Exercise requirements
Copy out every line from the records that includes "right".

Available records
>>>>>

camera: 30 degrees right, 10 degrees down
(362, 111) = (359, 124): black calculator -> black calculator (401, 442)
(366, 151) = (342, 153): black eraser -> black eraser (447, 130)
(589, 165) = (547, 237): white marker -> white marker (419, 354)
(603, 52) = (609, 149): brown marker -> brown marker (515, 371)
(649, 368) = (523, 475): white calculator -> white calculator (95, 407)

<<<<<
>>>>>

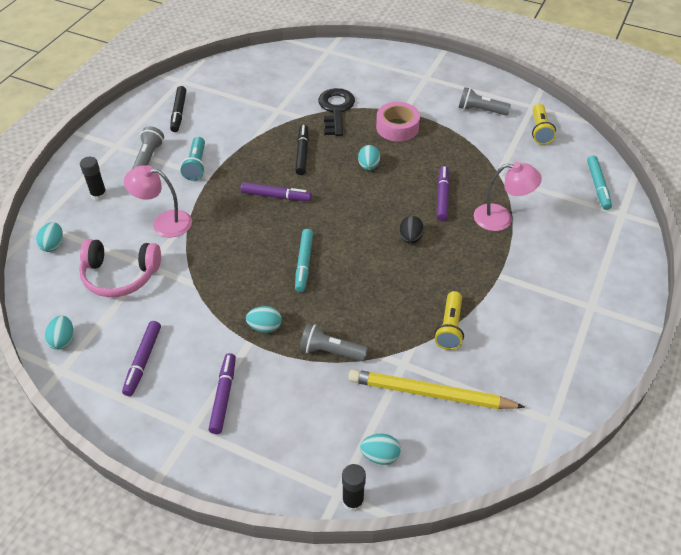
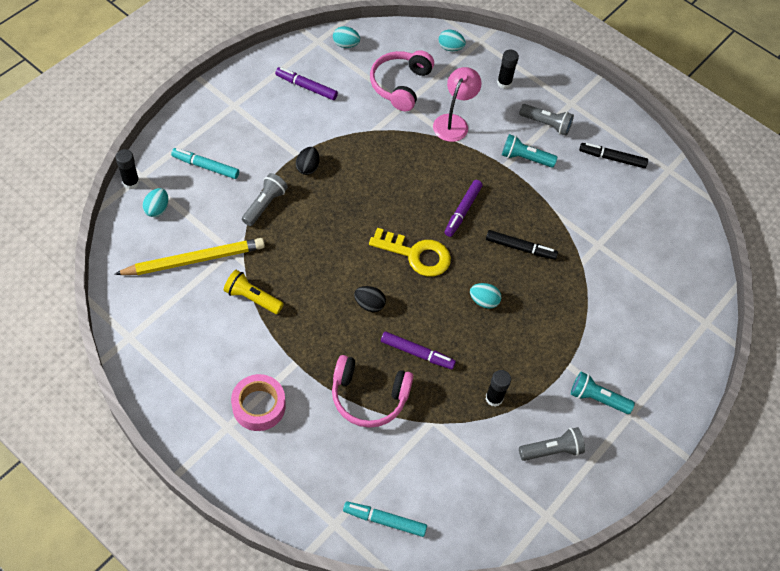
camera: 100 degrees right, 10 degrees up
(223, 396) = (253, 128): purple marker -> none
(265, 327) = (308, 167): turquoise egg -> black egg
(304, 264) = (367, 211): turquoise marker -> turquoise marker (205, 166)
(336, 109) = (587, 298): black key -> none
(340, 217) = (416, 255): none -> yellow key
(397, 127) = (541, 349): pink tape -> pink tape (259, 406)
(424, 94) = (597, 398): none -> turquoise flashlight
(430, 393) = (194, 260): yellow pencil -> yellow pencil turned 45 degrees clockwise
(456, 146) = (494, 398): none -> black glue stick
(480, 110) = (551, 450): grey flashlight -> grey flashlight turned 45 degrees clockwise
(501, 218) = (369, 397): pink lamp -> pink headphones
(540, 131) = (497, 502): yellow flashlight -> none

<<<<<

Solution to the problem
camera: 30 degrees right, 10 degrees down
camera: 100 degrees right, 10 degrees up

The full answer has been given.